* _Work item_
Copying exactly, give the lines in the material below from the one with "IC208: NOT (in" to the one with "R206: 360 (N001, N010) -> 470 (N001, N010)", ends included, and nothing besides.

* _Stored data_
*** Block opens ***

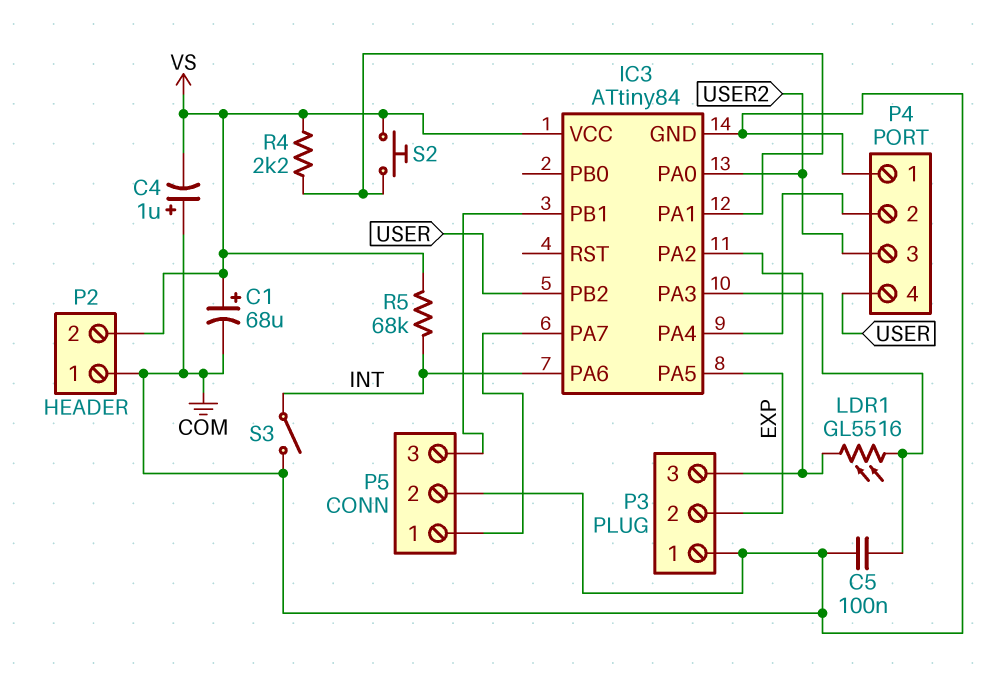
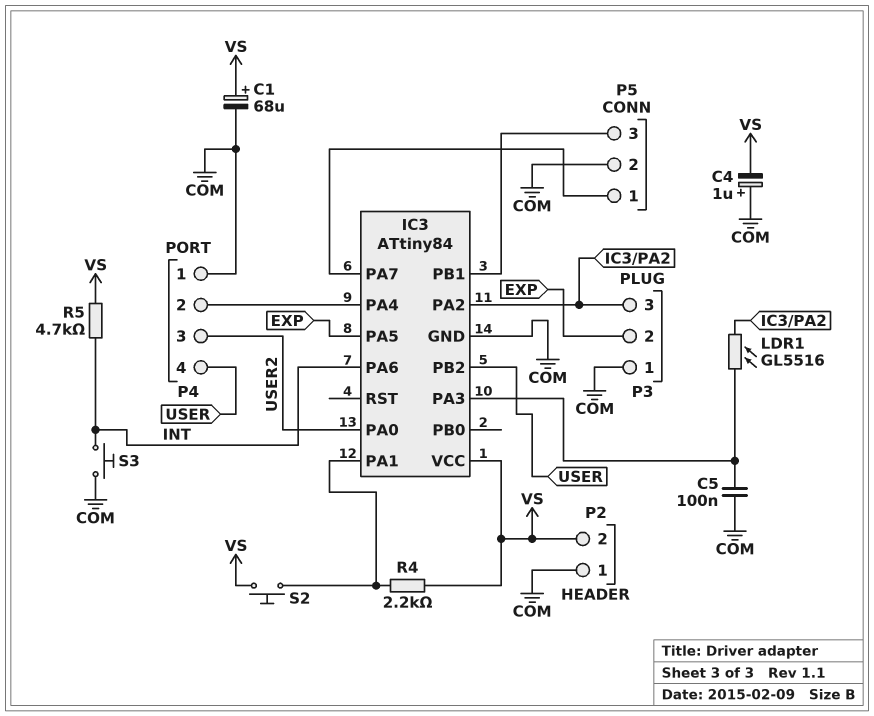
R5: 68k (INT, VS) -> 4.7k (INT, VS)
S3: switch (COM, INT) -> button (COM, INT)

*** Block closes ***
*** Block opens ***

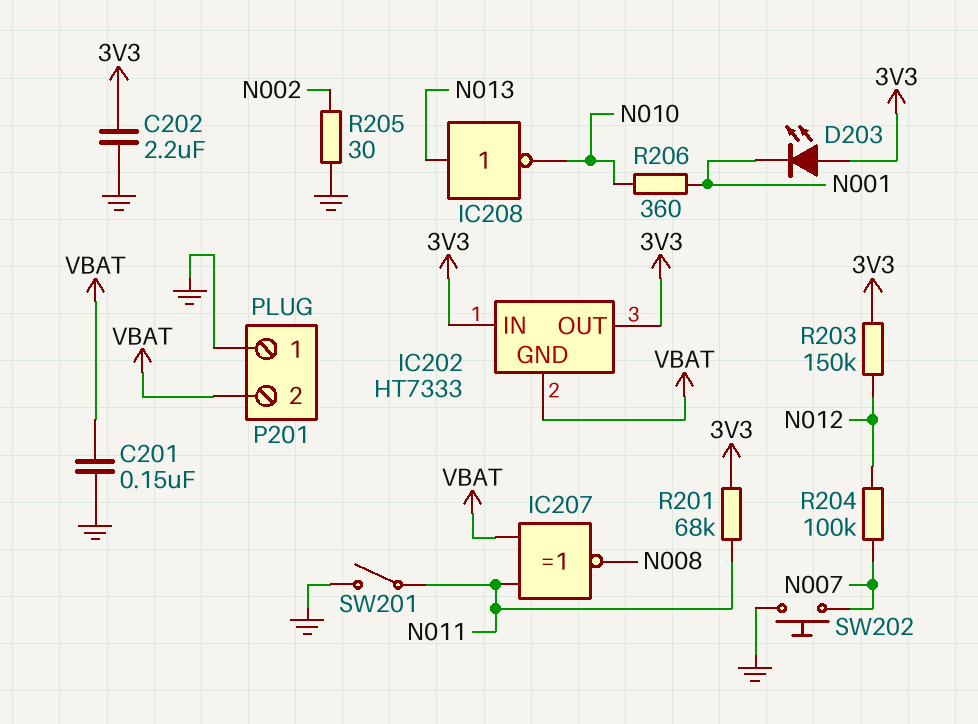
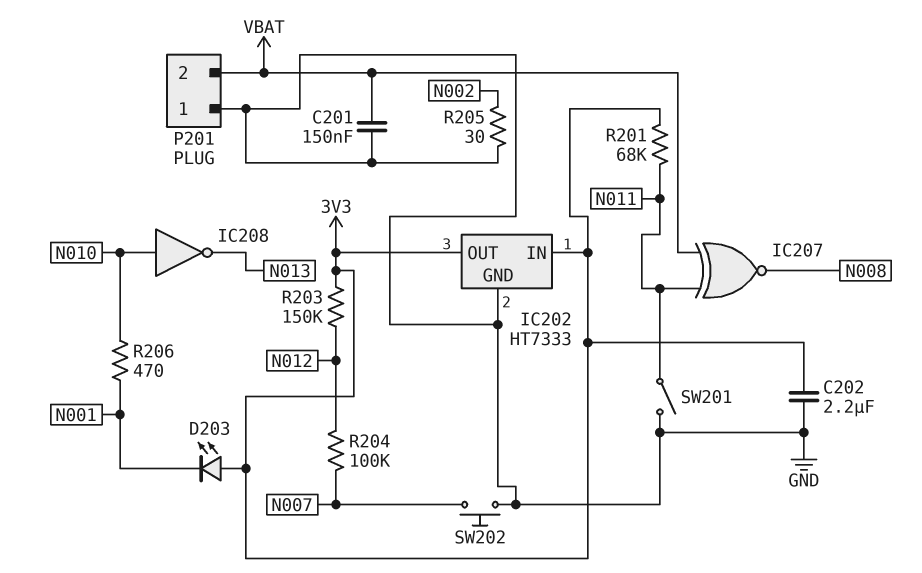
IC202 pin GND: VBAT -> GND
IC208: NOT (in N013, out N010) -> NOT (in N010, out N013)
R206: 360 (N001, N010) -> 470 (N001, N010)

*** Block closes ***

* _Completed task_
IC208: NOT (in N013, out N010) -> NOT (in N010, out N013)
R206: 360 (N001, N010) -> 470 (N001, N010)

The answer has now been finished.